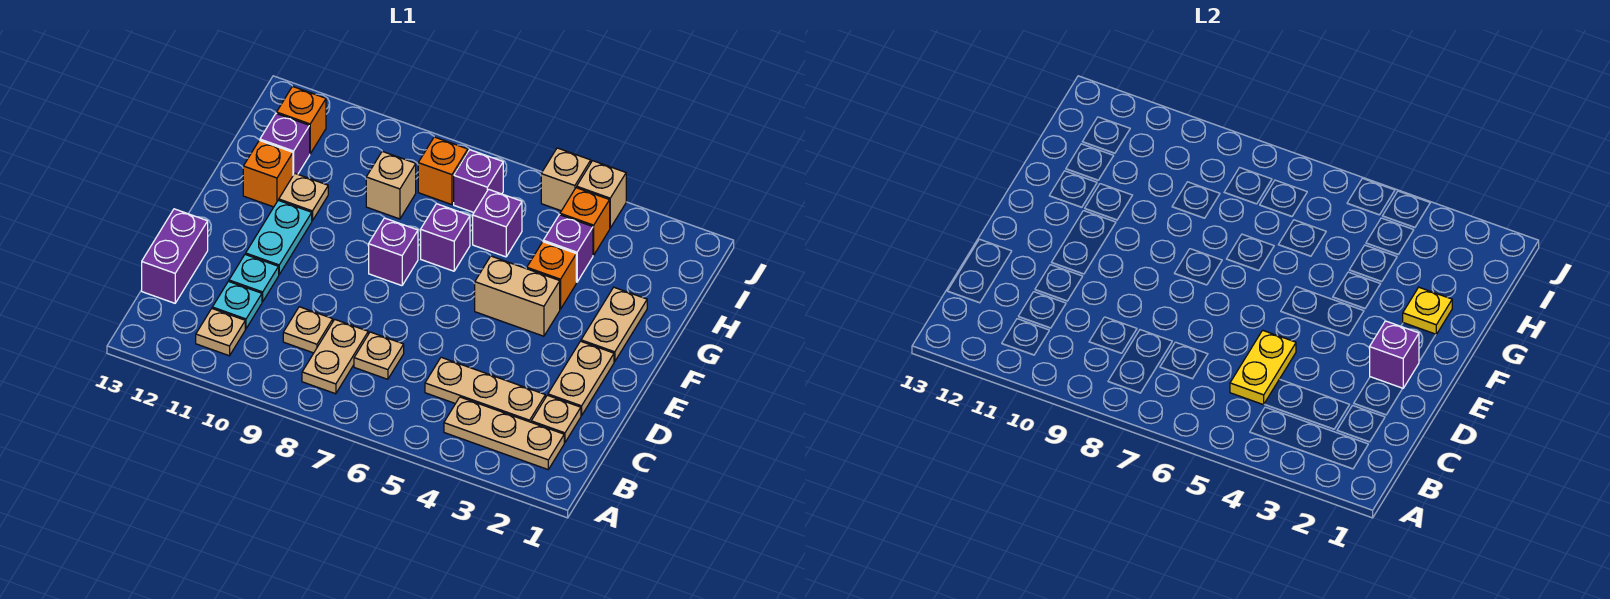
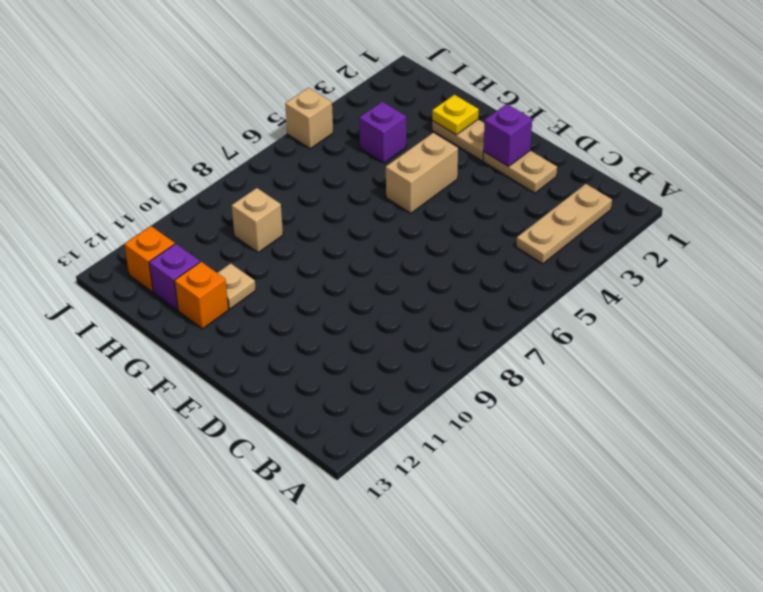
none -> tan plate B8:C8 level 1
none -> tan plate B11 level 1
none -> tan plate C2 level 1
none -> tan plate C3:C5 level 1

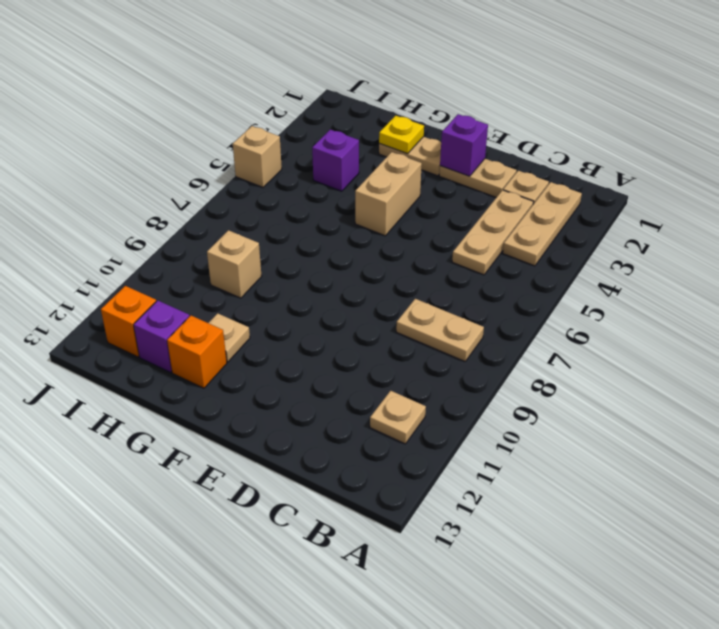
none -> tan plate C7 level 1
none -> tan plate C9 level 1
none -> cyan plate C11 level 1
none -> purple brick C13:D13 level 1

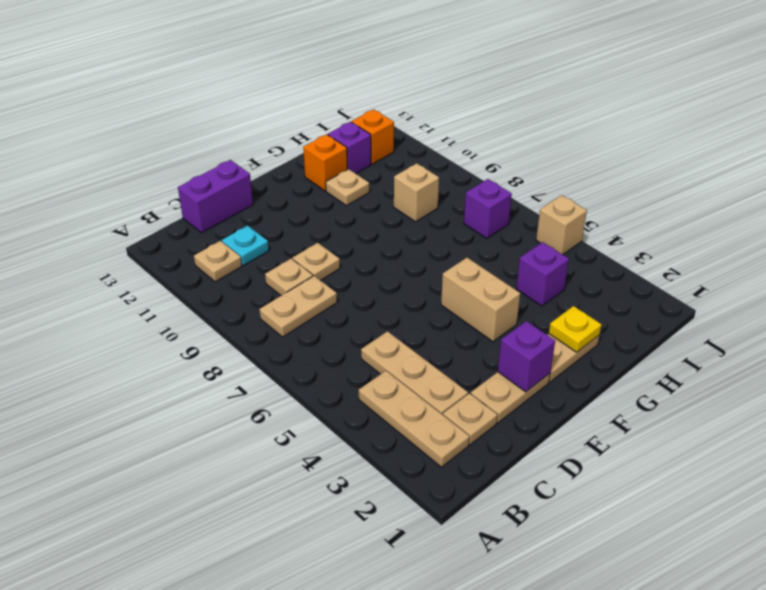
tan plate D9 level 1 -> tan plate C7 level 1
none -> cyan plate D11 level 1
none -> cyan plate E11:F11 level 1
none -> purple brick F8 level 1
none -> orange brick G4 level 1

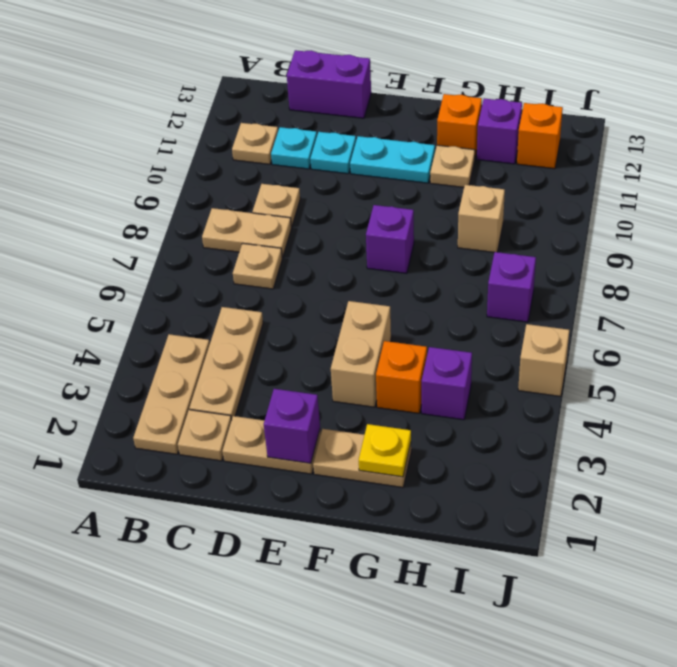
none -> purple brick G7 level 1
none -> purple brick H6 level 1
none -> orange brick I4 level 1
none -> orange brick I8 level 1

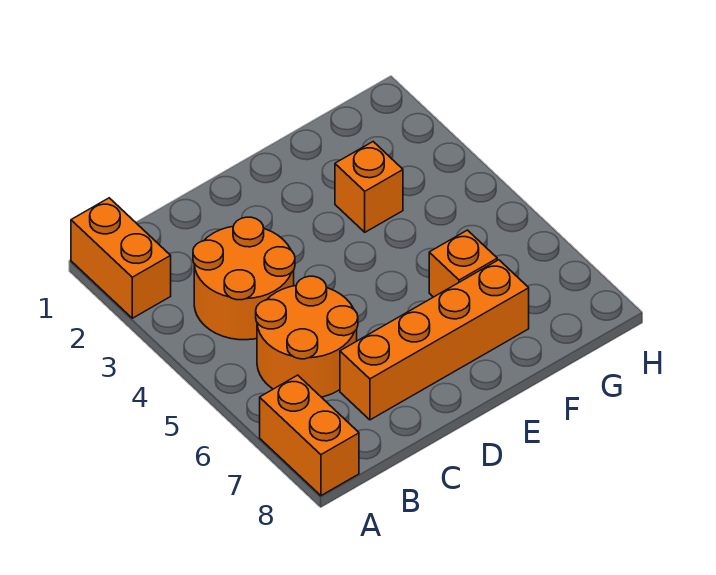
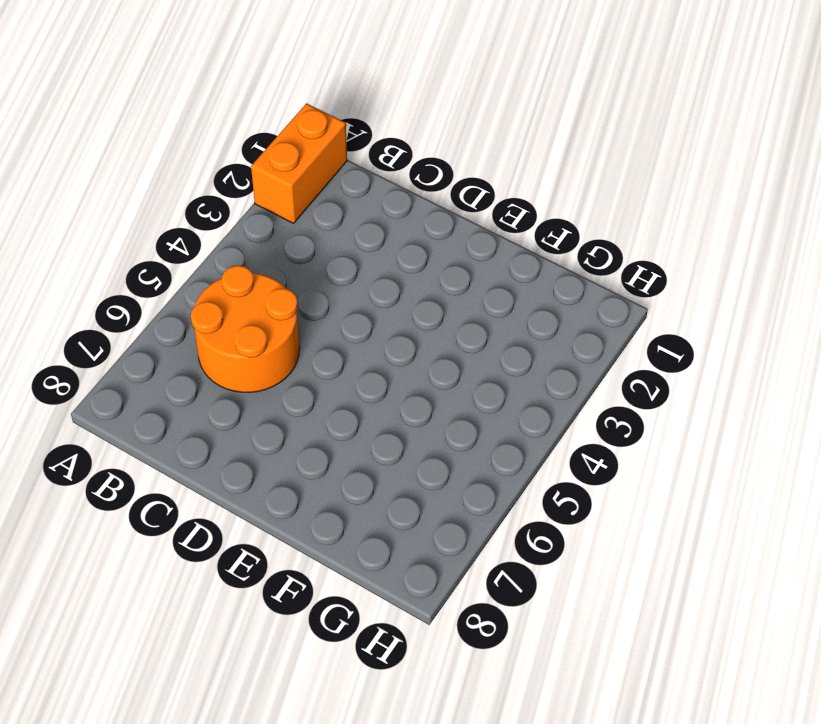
none -> orange brick A7:A8 level 1
none -> orange round brick B3:C4 level 1

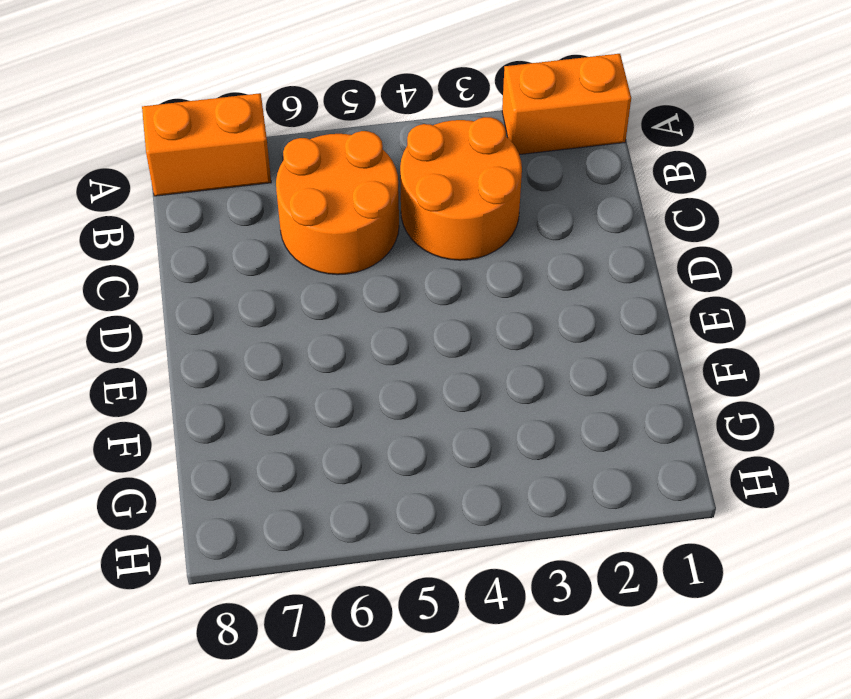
none -> orange brick C7:F7 level 1
none -> orange brick F3 level 1

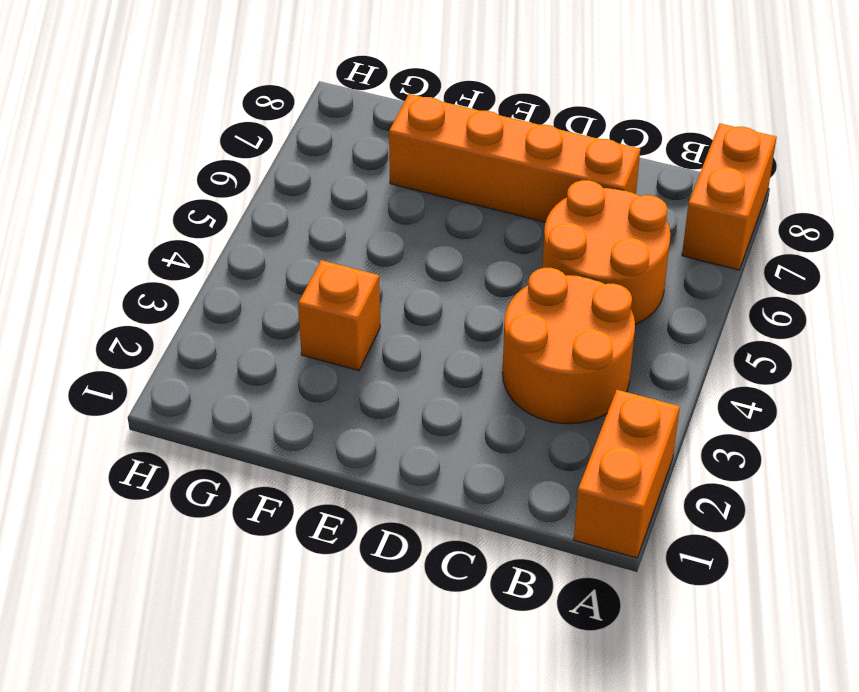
none -> orange brick F6 level 1

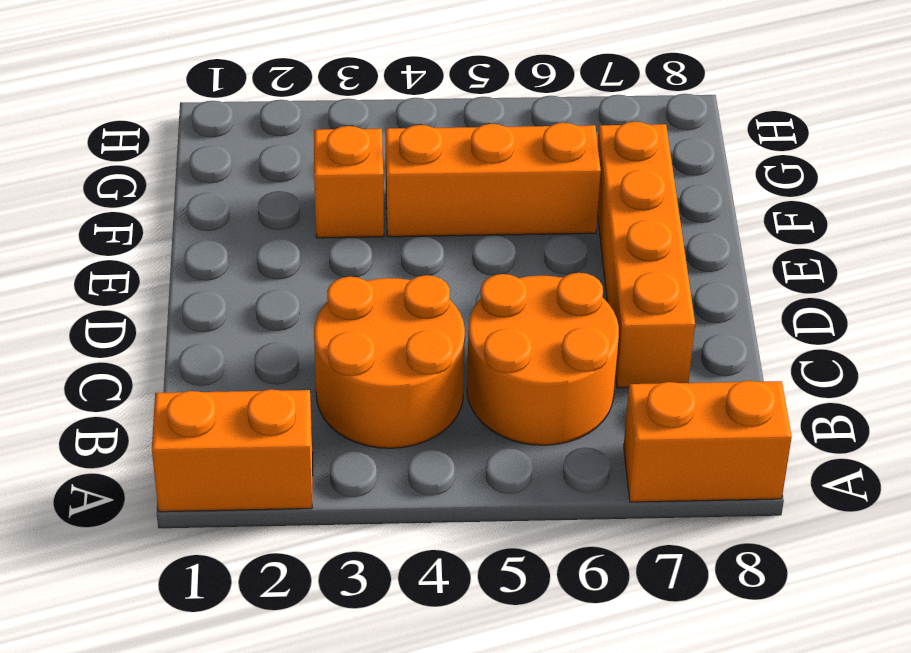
orange brick F4:F6 level 1 -> orange brick F6 level 1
^^^^
# Exercise prompt:
In the records above, find every line with the word "plate" and copy it.

# Response to the task:
none -> tan plate B8:C8 level 1
none -> tan plate B11 level 1
none -> tan plate C2 level 1
none -> tan plate C3:C5 level 1
none -> tan plate C7 level 1
none -> tan plate C9 level 1
none -> cyan plate C11 level 1
tan plate D9 level 1 -> tan plate C7 level 1
none -> cyan plate D11 level 1
none -> cyan plate E11:F11 level 1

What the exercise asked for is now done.